### Task objective
Nothing in the records may change. Output them all exactly.
• • • • • • •
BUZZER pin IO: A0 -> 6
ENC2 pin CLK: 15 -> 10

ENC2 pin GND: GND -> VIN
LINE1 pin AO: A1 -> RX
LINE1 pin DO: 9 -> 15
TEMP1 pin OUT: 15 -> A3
• • • • • • •
### Answer space
BUZZER pin IO: A0 -> 6
ENC2 pin CLK: 15 -> 10

ENC2 pin GND: GND -> VIN
LINE1 pin AO: A1 -> RX
LINE1 pin DO: 9 -> 15
TEMP1 pin OUT: 15 -> A3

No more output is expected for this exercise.